## Exercise
In the entries below, find the line with "none -> brown plate D4:E4 level 2" and the line with "green brick I4:J4". Return those two lines and all lines between them, exactly.

■ ■ ■

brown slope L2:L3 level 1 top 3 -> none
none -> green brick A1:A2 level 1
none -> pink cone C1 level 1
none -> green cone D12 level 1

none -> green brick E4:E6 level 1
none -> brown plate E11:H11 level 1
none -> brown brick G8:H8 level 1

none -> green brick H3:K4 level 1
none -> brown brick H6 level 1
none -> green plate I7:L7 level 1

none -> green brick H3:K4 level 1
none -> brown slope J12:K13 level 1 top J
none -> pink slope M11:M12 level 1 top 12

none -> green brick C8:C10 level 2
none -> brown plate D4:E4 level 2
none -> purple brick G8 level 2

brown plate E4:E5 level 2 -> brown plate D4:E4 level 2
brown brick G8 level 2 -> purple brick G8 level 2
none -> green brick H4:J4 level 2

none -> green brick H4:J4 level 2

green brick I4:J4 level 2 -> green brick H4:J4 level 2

■ ■ ■

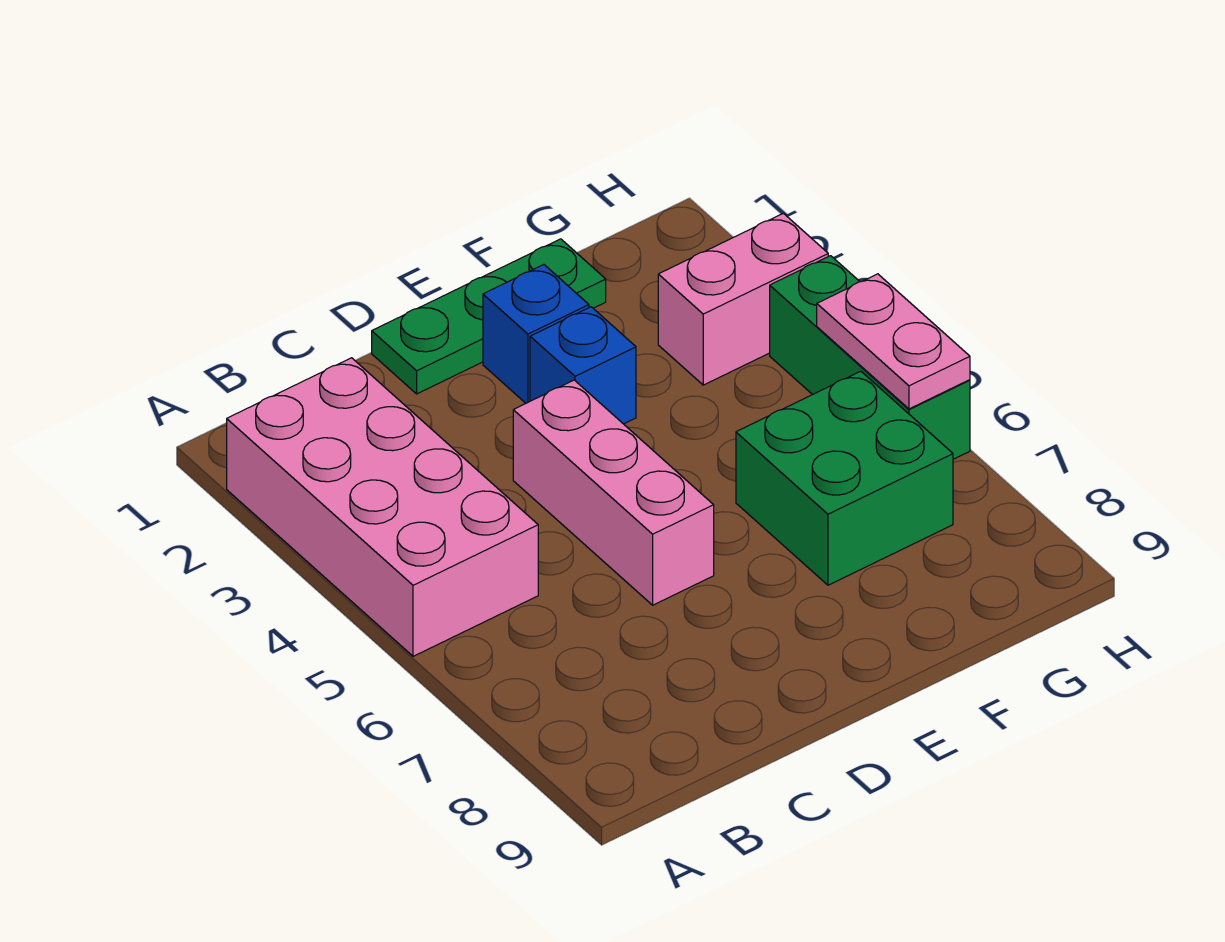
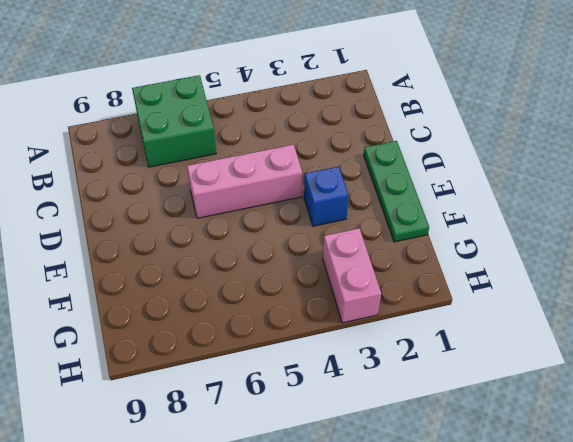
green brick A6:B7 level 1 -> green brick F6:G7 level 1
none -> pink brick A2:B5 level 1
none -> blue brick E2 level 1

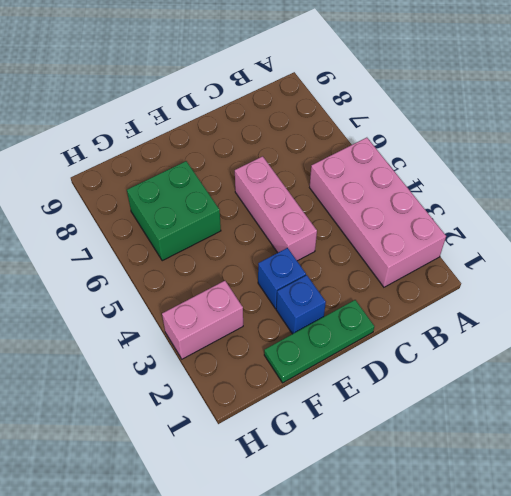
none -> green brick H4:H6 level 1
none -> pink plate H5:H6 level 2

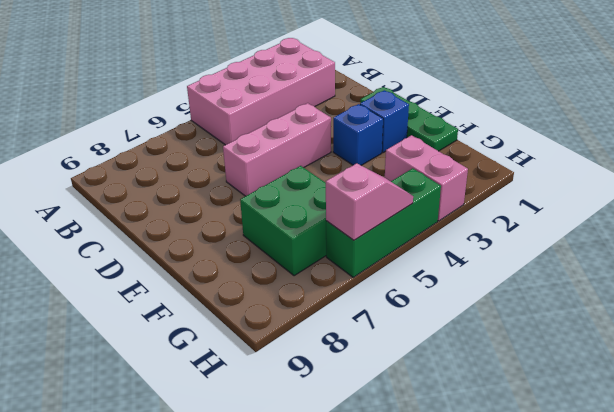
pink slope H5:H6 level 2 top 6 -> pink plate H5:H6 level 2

■ ■ ■

## Response to this exercise
none -> brown plate D4:E4 level 2
none -> purple brick G8 level 2

brown plate E4:E5 level 2 -> brown plate D4:E4 level 2
brown brick G8 level 2 -> purple brick G8 level 2
none -> green brick H4:J4 level 2

none -> green brick H4:J4 level 2

green brick I4:J4 level 2 -> green brick H4:J4 level 2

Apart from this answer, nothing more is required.